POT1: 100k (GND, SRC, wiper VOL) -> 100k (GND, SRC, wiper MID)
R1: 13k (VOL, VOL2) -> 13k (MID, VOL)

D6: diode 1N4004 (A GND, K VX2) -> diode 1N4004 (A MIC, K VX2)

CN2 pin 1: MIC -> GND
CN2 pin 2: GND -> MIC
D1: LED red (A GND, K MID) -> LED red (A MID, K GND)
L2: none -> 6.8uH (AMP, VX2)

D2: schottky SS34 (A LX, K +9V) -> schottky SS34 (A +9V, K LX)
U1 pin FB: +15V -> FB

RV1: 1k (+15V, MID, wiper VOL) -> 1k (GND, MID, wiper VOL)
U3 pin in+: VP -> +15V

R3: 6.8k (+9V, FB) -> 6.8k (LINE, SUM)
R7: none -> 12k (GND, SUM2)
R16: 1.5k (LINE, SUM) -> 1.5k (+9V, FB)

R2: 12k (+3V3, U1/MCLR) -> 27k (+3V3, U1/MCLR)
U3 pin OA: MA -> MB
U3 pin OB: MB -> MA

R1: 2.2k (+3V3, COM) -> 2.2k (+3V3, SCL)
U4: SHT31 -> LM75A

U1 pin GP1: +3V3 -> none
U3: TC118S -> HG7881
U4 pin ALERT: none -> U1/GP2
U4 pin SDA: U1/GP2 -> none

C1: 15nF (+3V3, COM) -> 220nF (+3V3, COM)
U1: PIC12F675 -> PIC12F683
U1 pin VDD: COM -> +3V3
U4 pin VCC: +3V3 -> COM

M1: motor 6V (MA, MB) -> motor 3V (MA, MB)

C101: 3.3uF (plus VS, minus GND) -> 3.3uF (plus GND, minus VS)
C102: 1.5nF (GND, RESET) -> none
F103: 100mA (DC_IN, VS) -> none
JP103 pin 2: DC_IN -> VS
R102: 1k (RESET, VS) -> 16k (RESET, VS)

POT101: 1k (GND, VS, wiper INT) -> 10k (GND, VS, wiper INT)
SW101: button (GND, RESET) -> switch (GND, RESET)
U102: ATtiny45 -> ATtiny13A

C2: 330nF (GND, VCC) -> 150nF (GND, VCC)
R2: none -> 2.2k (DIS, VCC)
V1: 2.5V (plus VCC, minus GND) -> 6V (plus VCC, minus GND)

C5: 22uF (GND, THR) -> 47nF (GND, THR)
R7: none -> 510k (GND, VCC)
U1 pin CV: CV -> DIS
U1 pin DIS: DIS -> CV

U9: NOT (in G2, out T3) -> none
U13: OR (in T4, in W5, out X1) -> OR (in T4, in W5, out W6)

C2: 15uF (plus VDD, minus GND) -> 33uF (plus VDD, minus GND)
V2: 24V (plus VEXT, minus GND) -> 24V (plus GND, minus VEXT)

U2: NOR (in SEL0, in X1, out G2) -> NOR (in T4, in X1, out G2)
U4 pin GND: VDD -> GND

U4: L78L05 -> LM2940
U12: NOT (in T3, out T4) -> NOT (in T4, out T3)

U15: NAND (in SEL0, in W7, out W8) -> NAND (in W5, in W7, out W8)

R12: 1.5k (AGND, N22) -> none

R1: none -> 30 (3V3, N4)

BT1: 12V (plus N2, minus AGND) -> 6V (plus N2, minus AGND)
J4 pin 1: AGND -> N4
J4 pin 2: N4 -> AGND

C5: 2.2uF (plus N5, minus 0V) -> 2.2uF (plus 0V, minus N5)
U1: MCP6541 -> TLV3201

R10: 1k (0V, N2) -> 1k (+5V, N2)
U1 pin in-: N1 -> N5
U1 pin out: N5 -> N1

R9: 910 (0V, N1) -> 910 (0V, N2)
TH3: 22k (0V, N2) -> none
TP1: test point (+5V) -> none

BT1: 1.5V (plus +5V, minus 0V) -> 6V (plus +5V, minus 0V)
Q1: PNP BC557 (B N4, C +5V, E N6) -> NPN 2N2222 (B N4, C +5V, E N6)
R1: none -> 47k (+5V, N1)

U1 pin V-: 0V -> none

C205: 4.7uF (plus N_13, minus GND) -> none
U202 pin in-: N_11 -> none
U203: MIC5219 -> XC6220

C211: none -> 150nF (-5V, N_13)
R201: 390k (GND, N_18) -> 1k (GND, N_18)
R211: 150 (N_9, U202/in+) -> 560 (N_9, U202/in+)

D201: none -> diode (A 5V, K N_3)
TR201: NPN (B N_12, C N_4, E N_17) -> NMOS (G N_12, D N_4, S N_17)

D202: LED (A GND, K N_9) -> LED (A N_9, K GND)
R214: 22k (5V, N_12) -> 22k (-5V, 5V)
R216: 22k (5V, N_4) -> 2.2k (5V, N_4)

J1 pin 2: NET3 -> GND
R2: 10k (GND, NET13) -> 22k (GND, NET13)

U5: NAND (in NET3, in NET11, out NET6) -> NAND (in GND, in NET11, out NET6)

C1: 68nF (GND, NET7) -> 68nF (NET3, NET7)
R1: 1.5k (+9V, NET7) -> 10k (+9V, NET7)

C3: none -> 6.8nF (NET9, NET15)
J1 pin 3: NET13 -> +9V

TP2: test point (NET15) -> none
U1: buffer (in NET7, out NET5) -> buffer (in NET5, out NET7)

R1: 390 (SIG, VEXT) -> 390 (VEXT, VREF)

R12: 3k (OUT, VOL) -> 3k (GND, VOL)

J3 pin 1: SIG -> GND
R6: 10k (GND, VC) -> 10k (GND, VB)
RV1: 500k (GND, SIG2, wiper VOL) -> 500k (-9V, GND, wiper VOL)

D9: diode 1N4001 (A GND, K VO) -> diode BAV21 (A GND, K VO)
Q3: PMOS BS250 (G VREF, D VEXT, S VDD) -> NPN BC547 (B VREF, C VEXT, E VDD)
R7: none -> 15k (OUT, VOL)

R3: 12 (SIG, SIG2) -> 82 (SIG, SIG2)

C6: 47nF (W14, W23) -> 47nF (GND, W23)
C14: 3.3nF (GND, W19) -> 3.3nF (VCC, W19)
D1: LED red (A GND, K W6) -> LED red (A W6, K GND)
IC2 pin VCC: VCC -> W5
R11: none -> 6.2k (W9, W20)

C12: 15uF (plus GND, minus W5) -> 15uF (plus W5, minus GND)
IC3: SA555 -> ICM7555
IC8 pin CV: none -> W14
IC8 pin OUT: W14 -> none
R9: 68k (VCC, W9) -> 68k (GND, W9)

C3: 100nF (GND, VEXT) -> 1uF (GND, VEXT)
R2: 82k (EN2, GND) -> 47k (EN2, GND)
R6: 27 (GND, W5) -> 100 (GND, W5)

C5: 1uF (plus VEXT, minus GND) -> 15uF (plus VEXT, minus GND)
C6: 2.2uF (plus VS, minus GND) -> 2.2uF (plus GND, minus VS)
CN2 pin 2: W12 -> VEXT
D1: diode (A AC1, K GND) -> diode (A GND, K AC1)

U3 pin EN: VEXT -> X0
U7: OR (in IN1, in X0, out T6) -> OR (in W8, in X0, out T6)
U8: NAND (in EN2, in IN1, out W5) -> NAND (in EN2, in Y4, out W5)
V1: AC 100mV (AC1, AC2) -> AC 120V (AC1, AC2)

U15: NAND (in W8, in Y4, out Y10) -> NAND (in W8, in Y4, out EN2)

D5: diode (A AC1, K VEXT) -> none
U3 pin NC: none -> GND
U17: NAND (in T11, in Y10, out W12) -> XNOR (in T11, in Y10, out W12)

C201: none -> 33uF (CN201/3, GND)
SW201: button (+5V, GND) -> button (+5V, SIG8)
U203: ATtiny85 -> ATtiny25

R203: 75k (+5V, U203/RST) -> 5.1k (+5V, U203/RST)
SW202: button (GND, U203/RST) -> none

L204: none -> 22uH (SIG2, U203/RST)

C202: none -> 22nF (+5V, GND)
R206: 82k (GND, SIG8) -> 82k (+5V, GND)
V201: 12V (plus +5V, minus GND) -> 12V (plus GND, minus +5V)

----------------------------------------

Return, unchanged, the run of lines above that opens with the line containing "R2: 10k (GND, NET13) -> 22k (GND, NET13)" and closes with the line containing "U1: buffer (in". Include both.

R2: 10k (GND, NET13) -> 22k (GND, NET13)

U5: NAND (in NET3, in NET11, out NET6) -> NAND (in GND, in NET11, out NET6)

C1: 68nF (GND, NET7) -> 68nF (NET3, NET7)
R1: 1.5k (+9V, NET7) -> 10k (+9V, NET7)

C3: none -> 6.8nF (NET9, NET15)
J1 pin 3: NET13 -> +9V

TP2: test point (NET15) -> none
U1: buffer (in NET7, out NET5) -> buffer (in NET5, out NET7)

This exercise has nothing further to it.